**Object correspondence data:**
<<<<

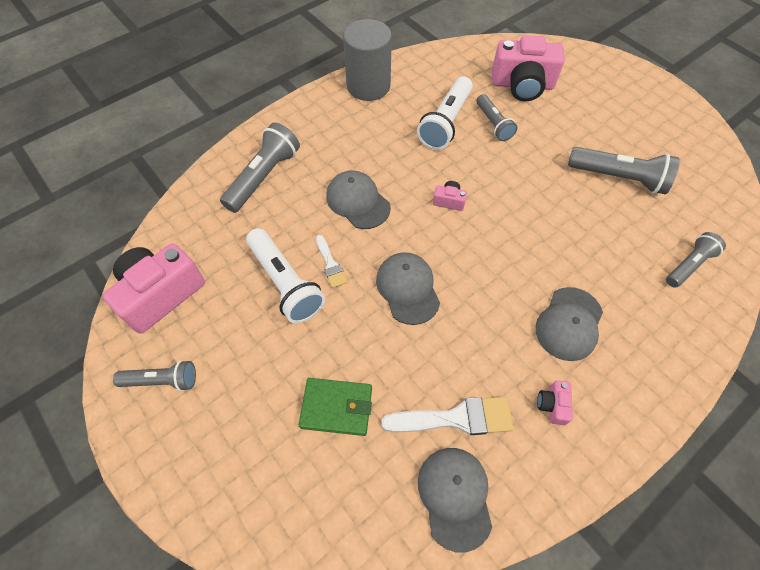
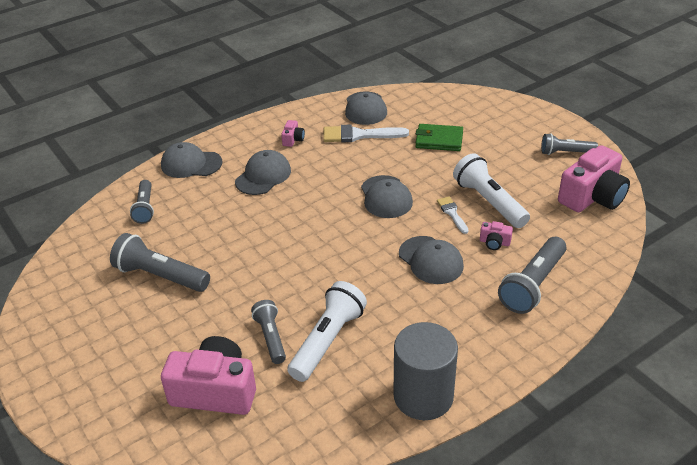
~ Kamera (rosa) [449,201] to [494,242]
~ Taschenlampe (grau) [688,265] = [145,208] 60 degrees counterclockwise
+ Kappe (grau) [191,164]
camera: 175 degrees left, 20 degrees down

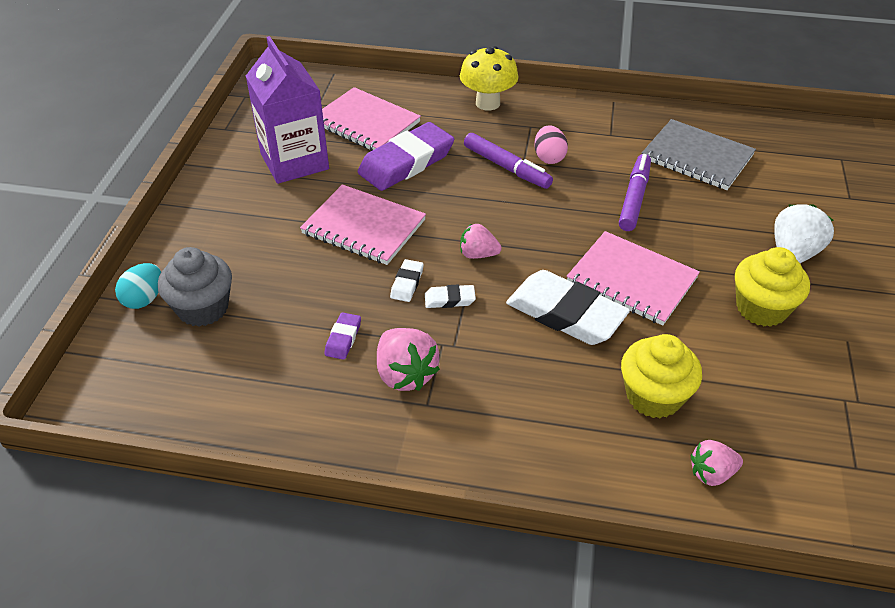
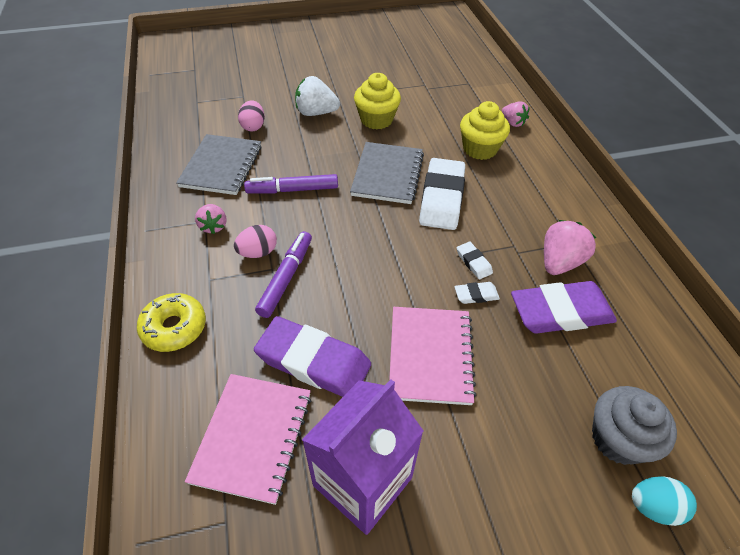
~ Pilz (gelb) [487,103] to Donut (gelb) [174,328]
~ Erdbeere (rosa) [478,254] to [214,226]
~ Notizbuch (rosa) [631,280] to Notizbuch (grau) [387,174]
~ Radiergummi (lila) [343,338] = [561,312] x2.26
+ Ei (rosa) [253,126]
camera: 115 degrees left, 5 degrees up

>>>>

**TASK:**
Any picture found in the data is to be skipped while the rest is copied exactly.

**TASK RESULT:**
~ Kamera (rosa) [449,201] to [494,242]
~ Taschenlampe (grau) [688,265] = [145,208] 60 degrees counterclockwise
+ Kappe (grau) [191,164]
camera: 175 degrees left, 20 degrees down

~ Pilz (gelb) [487,103] to Donut (gelb) [174,328]
~ Erdbeere (rosa) [478,254] to [214,226]
~ Notizbuch (rosa) [631,280] to Notizbuch (grau) [387,174]
~ Radiergummi (lila) [343,338] = [561,312] x2.26
+ Ei (rosa) [253,126]
camera: 115 degrees left, 5 degrees up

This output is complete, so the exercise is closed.